_Provided data:_
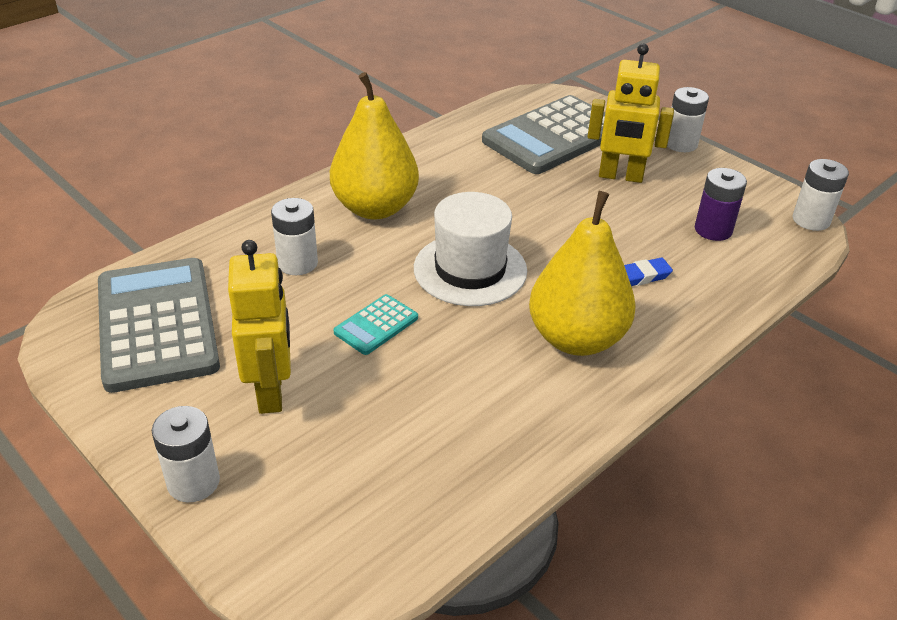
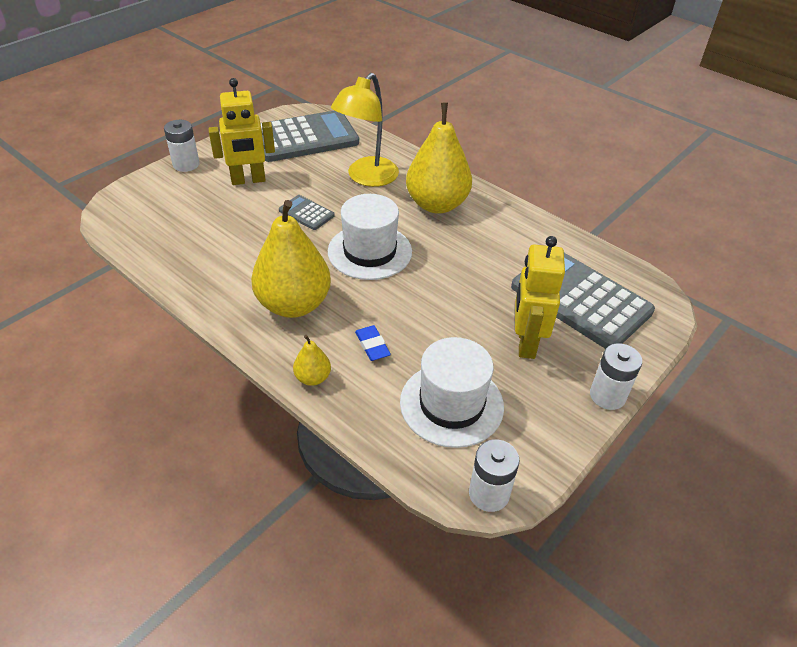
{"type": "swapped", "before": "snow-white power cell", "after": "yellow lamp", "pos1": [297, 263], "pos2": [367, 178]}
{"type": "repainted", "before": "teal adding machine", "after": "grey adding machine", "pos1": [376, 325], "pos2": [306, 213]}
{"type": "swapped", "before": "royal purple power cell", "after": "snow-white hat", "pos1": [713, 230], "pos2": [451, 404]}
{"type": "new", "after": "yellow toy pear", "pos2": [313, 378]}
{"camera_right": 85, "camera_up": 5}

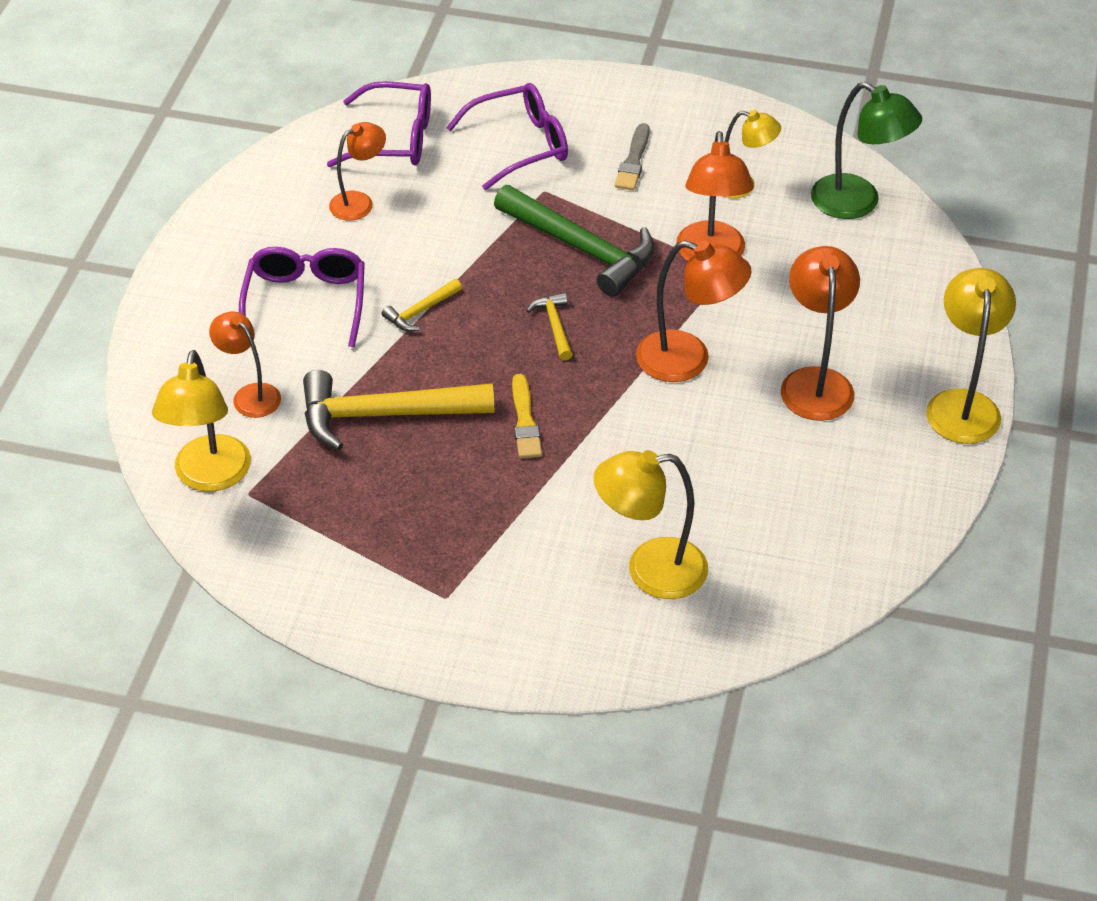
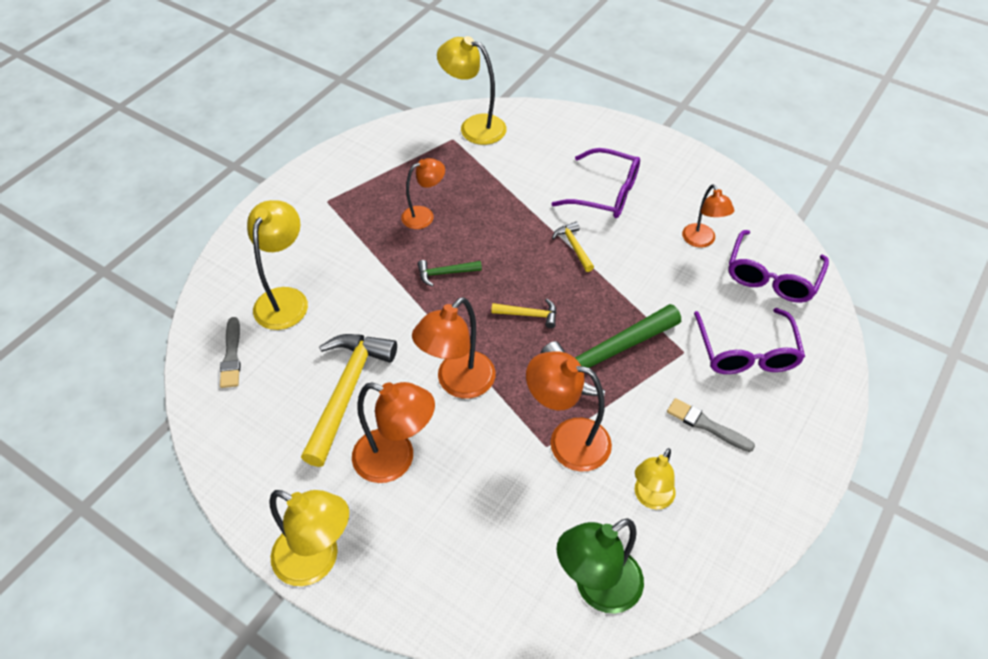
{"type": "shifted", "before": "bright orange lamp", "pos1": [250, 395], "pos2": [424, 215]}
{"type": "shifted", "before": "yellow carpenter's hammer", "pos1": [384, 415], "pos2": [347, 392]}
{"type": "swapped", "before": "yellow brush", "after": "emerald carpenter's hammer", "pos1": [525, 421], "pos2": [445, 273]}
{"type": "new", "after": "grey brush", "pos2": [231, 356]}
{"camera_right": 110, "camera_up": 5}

_Your task:_
The string to find is "snow"; copy every line of the listing that has it.

_Result for this exercise:_
{"type": "swapped", "before": "snow-white power cell", "after": "yellow lamp", "pos1": [297, 263], "pos2": [367, 178]}
{"type": "swapped", "before": "royal purple power cell", "after": "snow-white hat", "pos1": [713, 230], "pos2": [451, 404]}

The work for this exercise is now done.